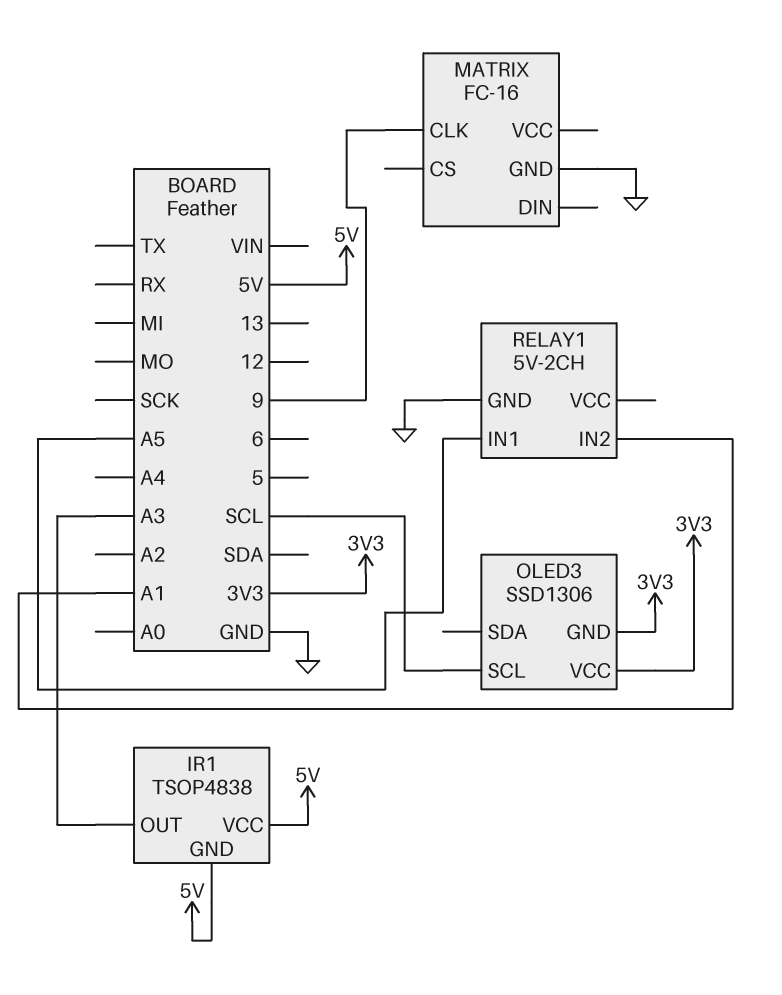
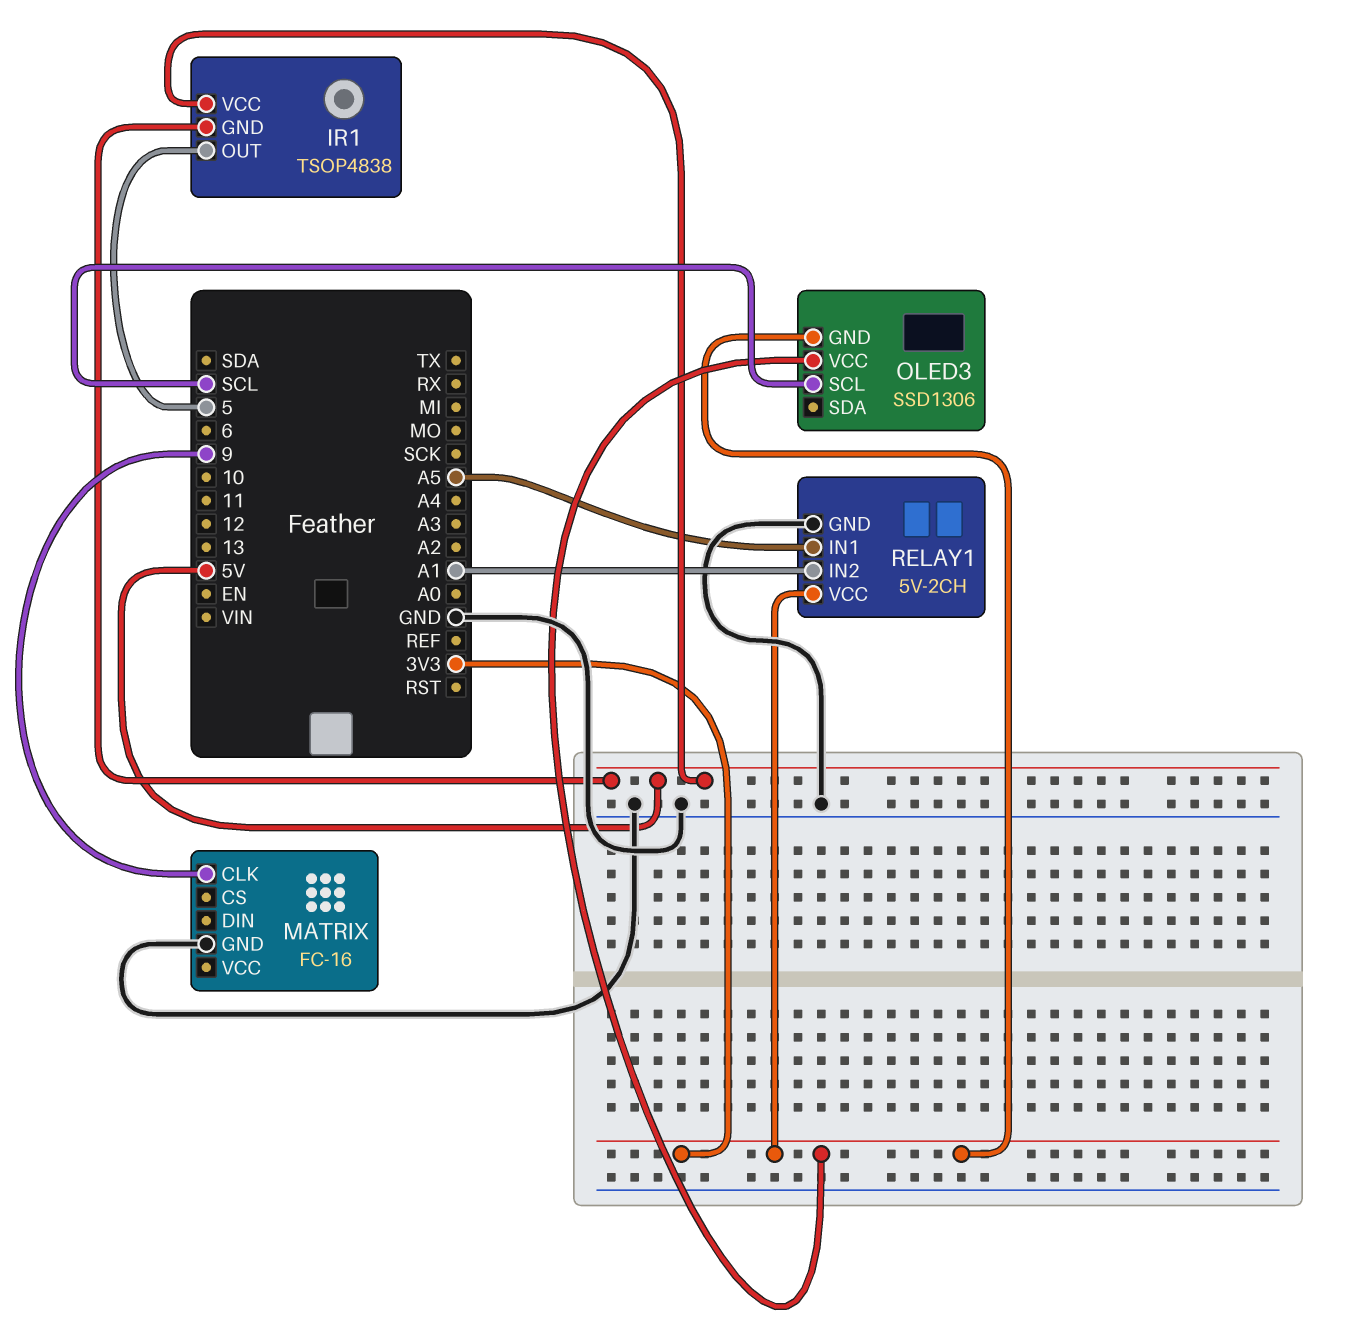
IR1 pin OUT: A3 -> 5
RELAY1 pin VCC: none -> 3V3

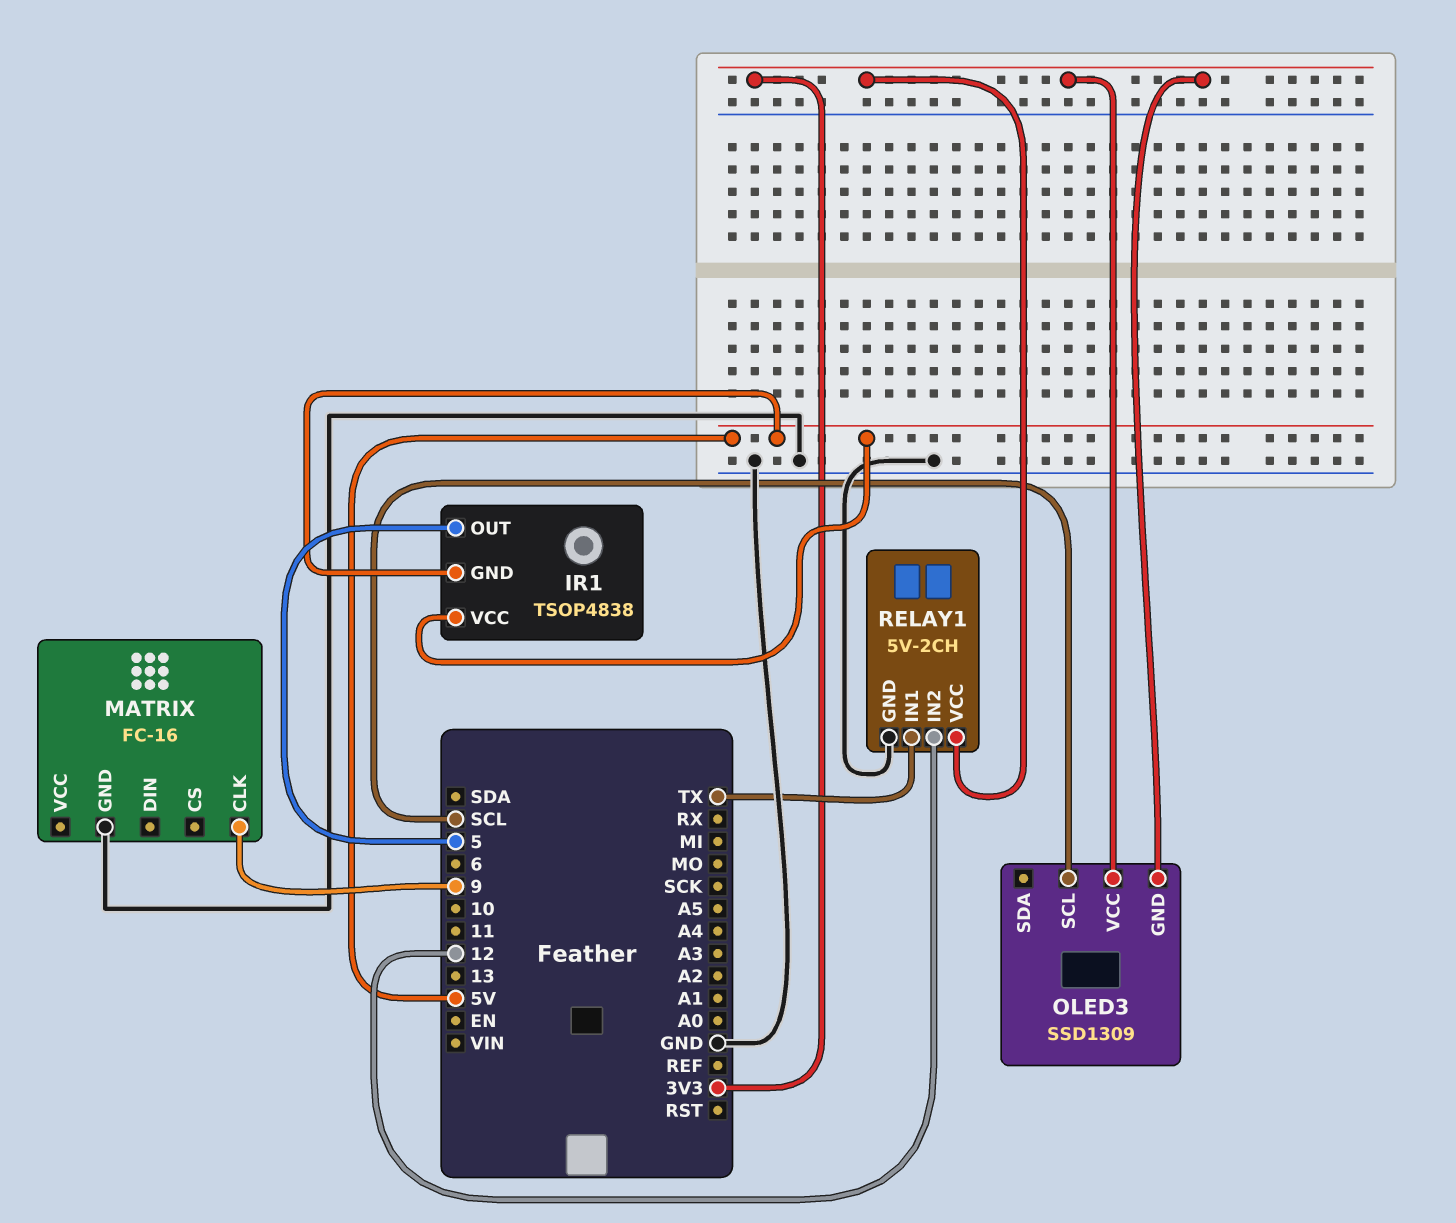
OLED3: SSD1306 -> SSD1309
RELAY1 pin IN1: A5 -> TX
RELAY1 pin IN2: A1 -> 12

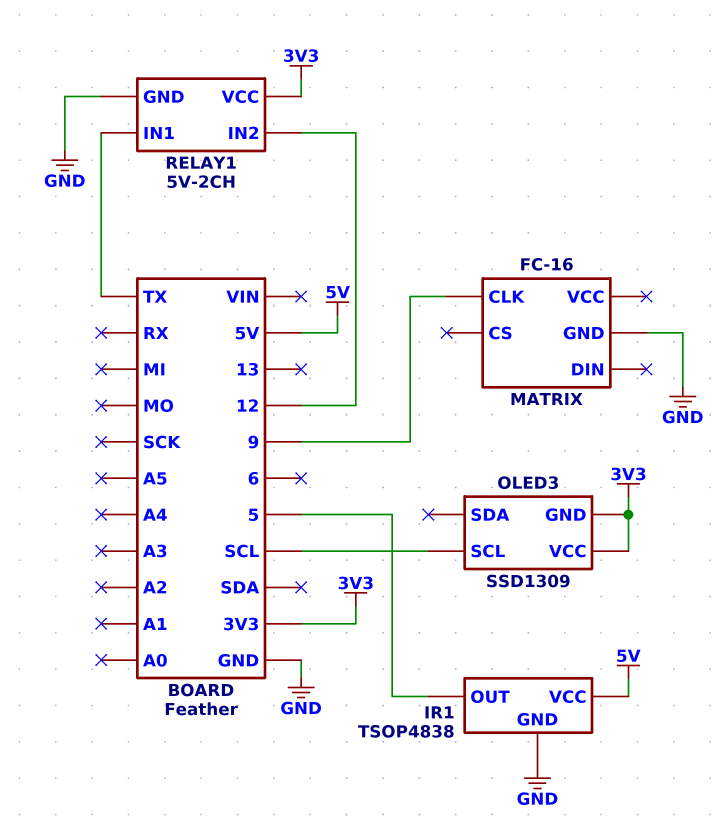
IR1 pin GND: 5V -> GND

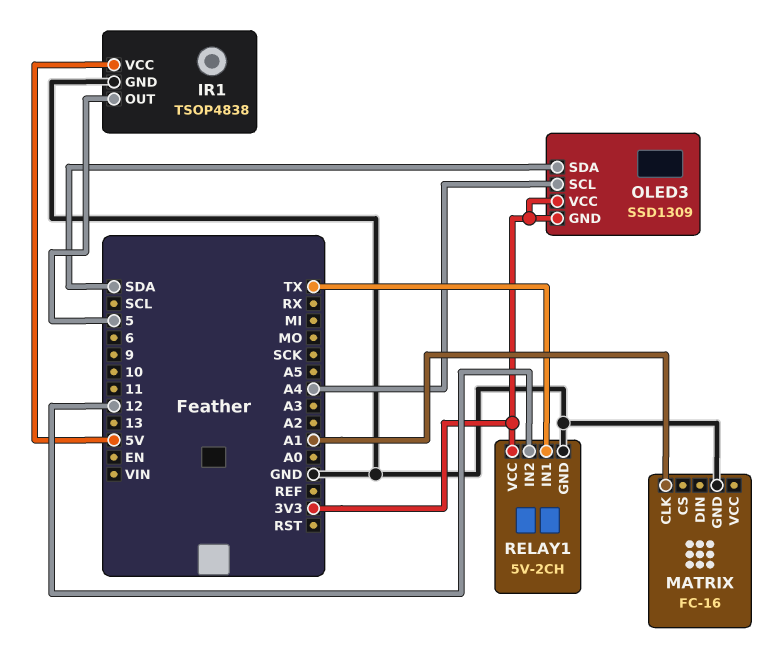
MATRIX pin CLK: 9 -> A1
OLED3 pin SCL: SCL -> A4
OLED3 pin SDA: none -> SDA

• • • • • • •

What is expected:
Every line above that contains the word "none" should be reported.

Output below:
RELAY1 pin VCC: none -> 3V3
OLED3 pin SDA: none -> SDA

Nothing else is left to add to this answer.